─── DATA TO USE ───

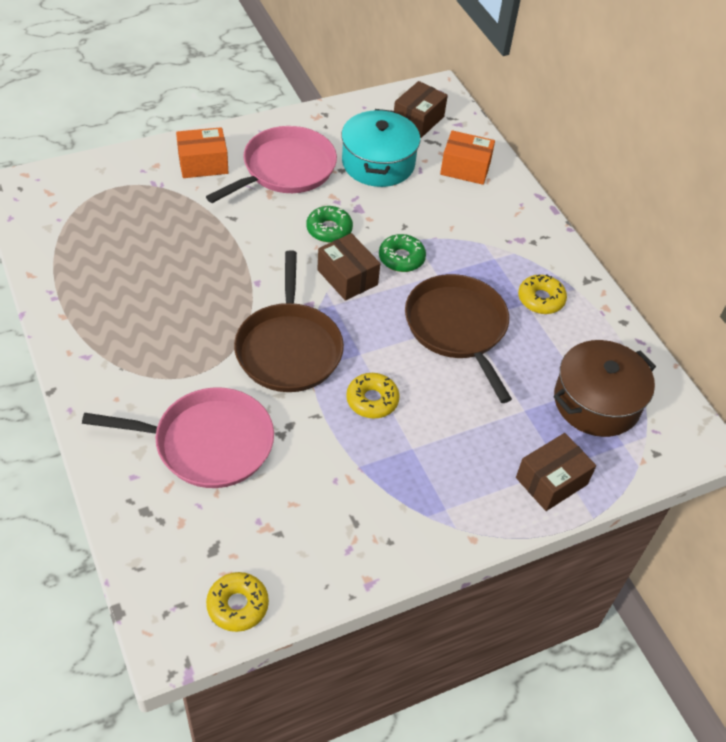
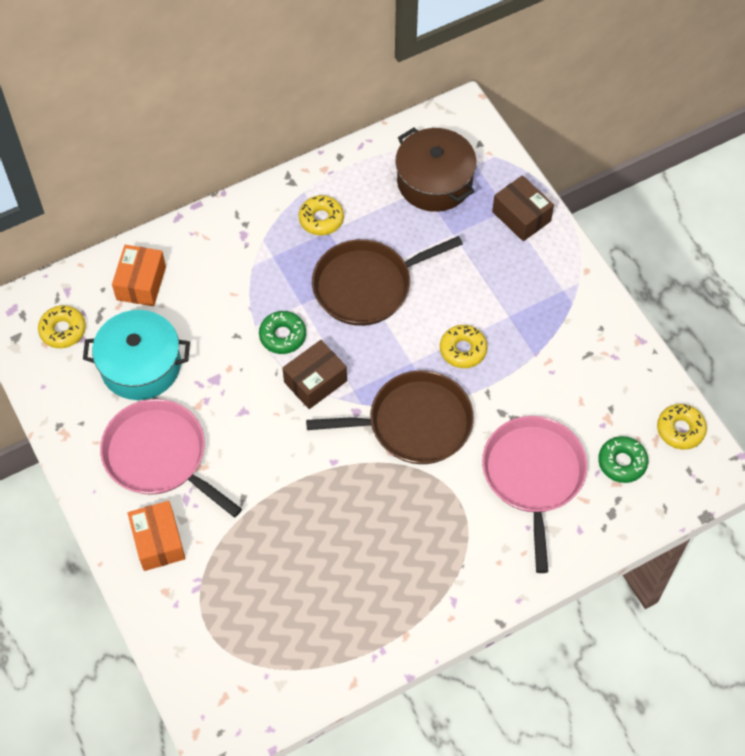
camera: 90 degrees left, 10 degrees up
(329, 229) = (249, 404): green donut -> green donut (622, 462)
(418, 120) = (63, 330): brown box -> yellow donut

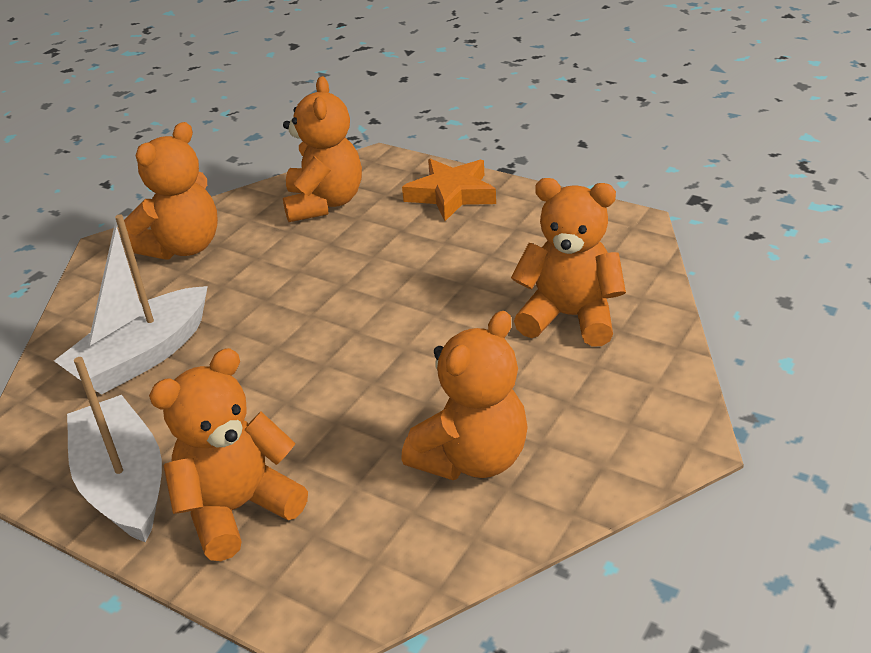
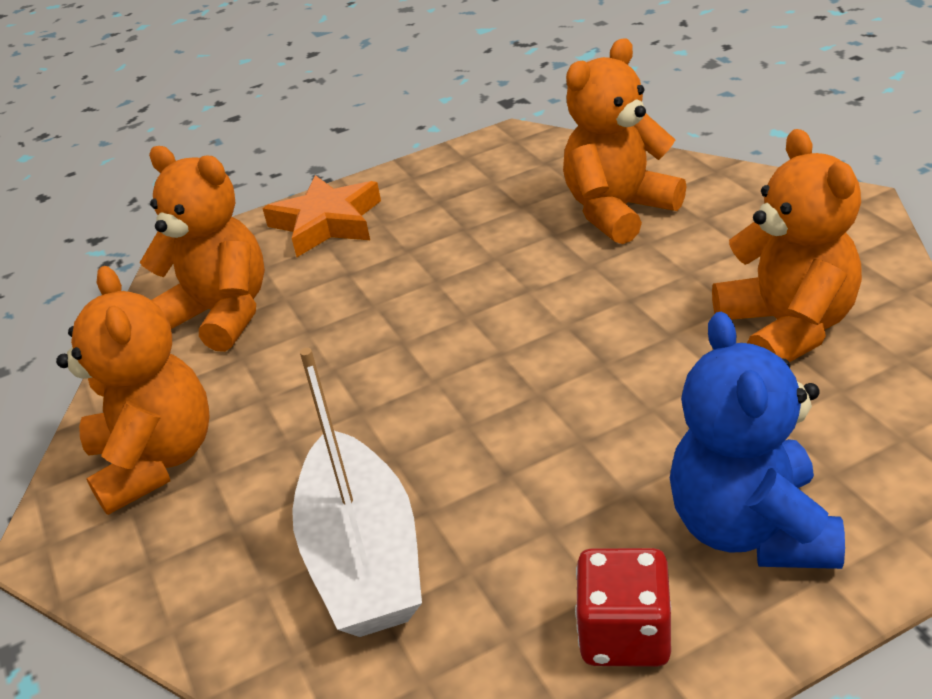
camera: 55 degrees left, 0 degrees up
(123, 483) = (625, 635): white boat -> red dice
(238, 509) = (751, 529): orange teddy bear -> blue teddy bear

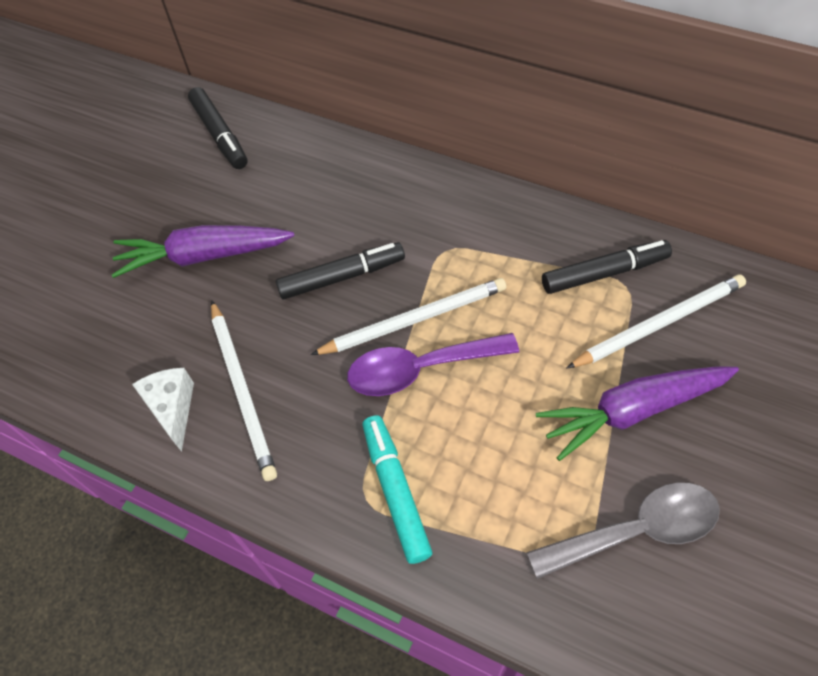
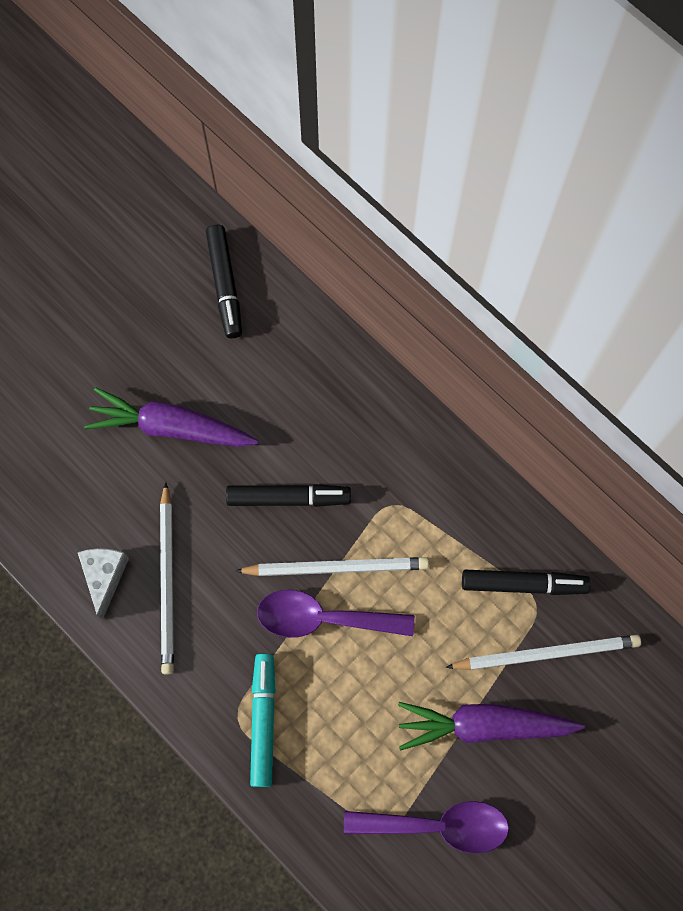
camera: 15 degrees right, 15 degrees up
(635, 531) = (437, 825): grey spoon -> purple spoon

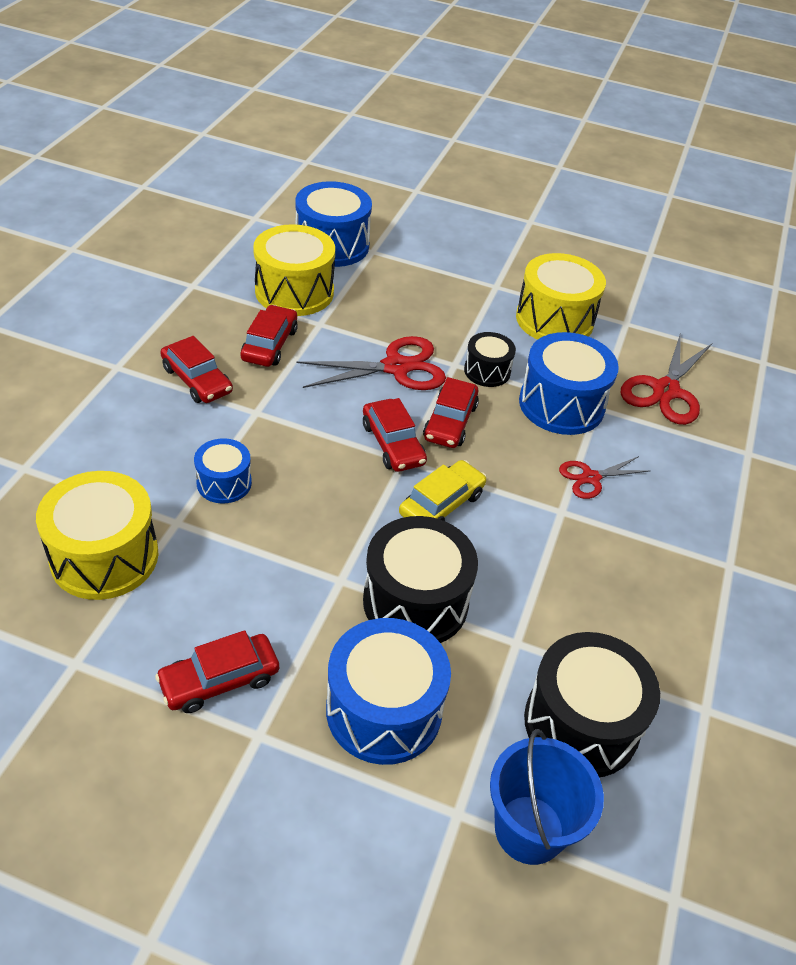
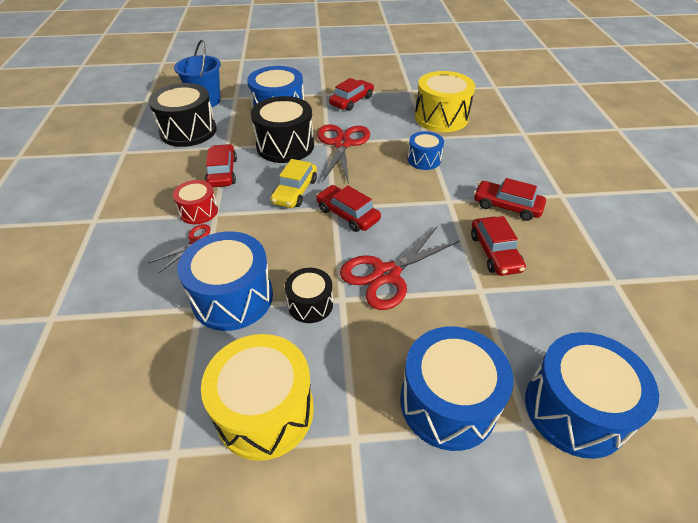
camera: 160 degrees right, 0 degrees up
(294, 291) = (536, 316): yellow drum -> none
(417, 277) = (448, 402): none -> blue drum
(450, 422) = (317, 245): red car -> red car (222, 172)
(583, 523) = (199, 211): none -> red drum
(665, 391) = (127, 358): red scissors -> red scissors (342, 144)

───

Search the material above for "camera". Copy each line that has it.

camera: 90 degrees left, 10 degrees up
camera: 55 degrees left, 0 degrees up
camera: 15 degrees right, 15 degrees up
camera: 160 degrees right, 0 degrees up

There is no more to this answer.